*** Supplied records ***
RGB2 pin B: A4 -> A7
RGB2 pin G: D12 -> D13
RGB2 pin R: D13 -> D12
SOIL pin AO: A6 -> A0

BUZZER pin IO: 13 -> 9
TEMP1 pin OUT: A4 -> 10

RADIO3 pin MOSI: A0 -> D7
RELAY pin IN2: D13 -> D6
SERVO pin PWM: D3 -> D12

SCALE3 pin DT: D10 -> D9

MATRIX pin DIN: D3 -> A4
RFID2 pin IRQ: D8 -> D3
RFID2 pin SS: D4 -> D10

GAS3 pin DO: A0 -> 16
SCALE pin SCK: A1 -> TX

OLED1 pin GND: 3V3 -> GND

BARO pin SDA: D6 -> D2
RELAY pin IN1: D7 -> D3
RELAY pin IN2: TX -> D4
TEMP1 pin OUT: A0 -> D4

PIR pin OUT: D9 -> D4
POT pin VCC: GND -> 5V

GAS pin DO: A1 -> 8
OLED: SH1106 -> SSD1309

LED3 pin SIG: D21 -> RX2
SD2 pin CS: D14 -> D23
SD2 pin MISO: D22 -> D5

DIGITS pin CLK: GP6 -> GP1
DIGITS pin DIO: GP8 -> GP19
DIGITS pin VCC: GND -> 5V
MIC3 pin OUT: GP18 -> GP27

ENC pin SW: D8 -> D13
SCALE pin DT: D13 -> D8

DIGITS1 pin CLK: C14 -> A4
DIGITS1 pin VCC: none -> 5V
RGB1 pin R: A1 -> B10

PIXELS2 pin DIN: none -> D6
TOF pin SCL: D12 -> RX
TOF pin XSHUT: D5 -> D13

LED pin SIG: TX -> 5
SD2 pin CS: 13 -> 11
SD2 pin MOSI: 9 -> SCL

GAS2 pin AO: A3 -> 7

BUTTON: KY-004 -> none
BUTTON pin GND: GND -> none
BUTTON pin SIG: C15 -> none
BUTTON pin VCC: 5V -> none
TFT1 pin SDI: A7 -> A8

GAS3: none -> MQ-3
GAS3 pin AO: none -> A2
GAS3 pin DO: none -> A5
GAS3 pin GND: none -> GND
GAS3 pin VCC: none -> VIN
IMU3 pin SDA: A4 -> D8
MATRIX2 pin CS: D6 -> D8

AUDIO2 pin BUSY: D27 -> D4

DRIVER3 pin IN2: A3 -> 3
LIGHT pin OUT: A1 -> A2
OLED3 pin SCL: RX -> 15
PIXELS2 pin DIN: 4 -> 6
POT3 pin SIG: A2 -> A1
*** End of Supplied records ***
### [Work request]
The answer consists only of the lines from the one containing "LIGHT pin OUT: A1 -> A2" to the end of the records, each written out exactly.

### [Solution for this task]
LIGHT pin OUT: A1 -> A2
OLED3 pin SCL: RX -> 15
PIXELS2 pin DIN: 4 -> 6
POT3 pin SIG: A2 -> A1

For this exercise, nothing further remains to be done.